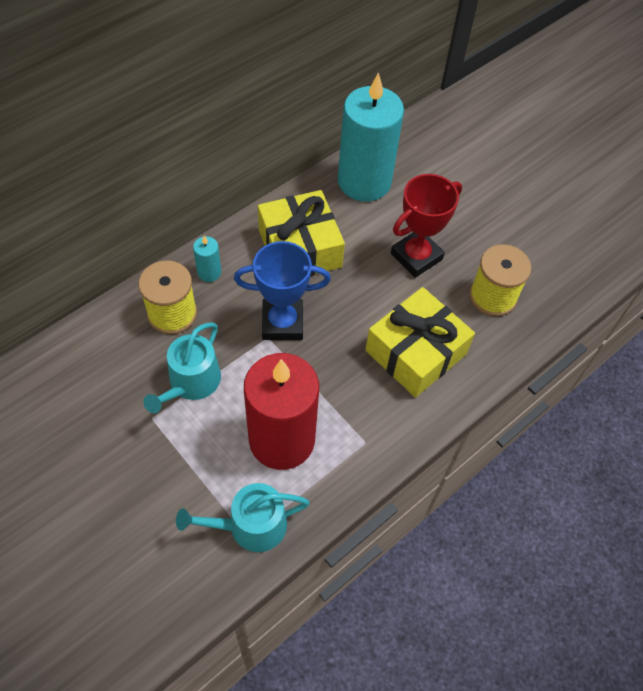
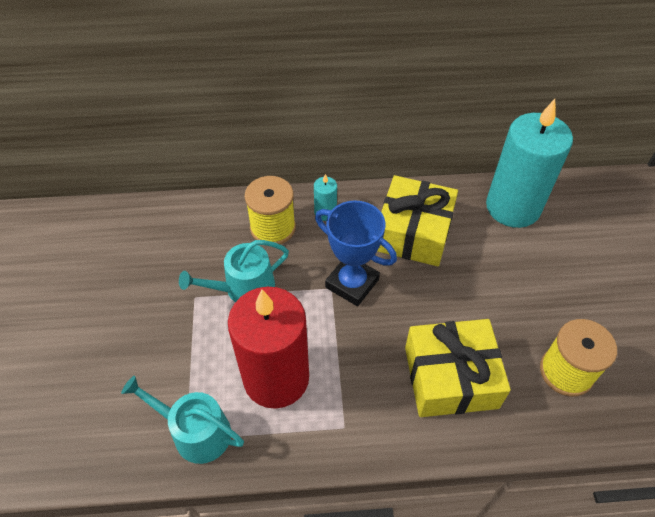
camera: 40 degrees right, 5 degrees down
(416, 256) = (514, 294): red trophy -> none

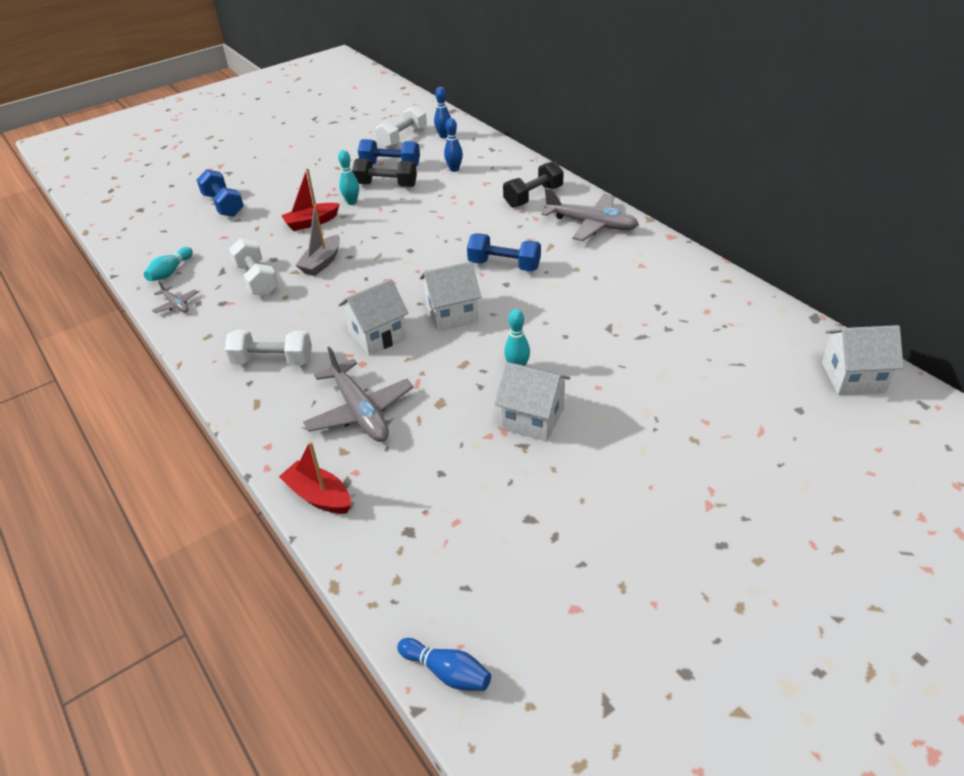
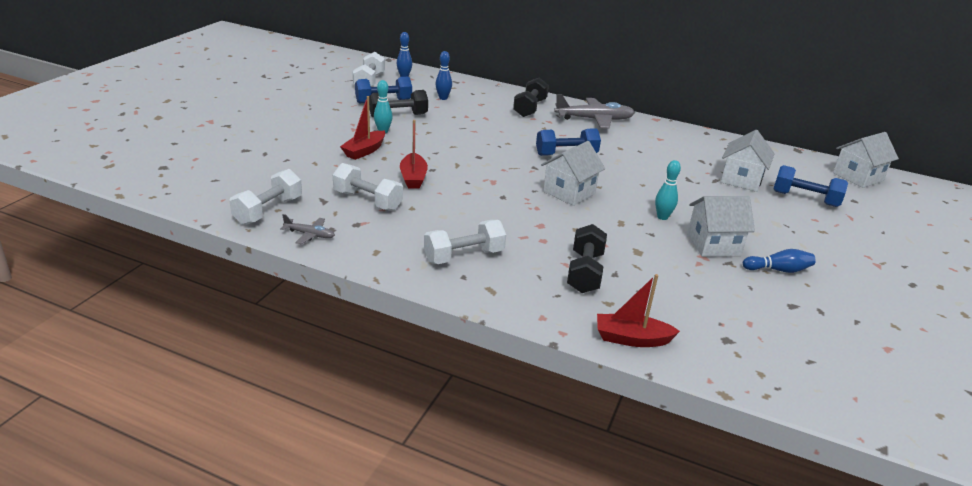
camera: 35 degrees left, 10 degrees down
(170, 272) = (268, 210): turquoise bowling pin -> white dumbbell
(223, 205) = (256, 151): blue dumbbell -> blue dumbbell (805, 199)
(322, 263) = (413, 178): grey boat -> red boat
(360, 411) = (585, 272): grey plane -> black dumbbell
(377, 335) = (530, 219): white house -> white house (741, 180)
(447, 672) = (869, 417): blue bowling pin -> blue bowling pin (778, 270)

◆ ◆ ◆ ◆ ◆ ◆ ◆

#### Assignment:
Reproduce exactly the line that holds "(377, 335) = (530, 219): white", then every line after it, ending with the final line of the records above.

#### Answer below:
(377, 335) = (530, 219): white house -> white house (741, 180)
(447, 672) = (869, 417): blue bowling pin -> blue bowling pin (778, 270)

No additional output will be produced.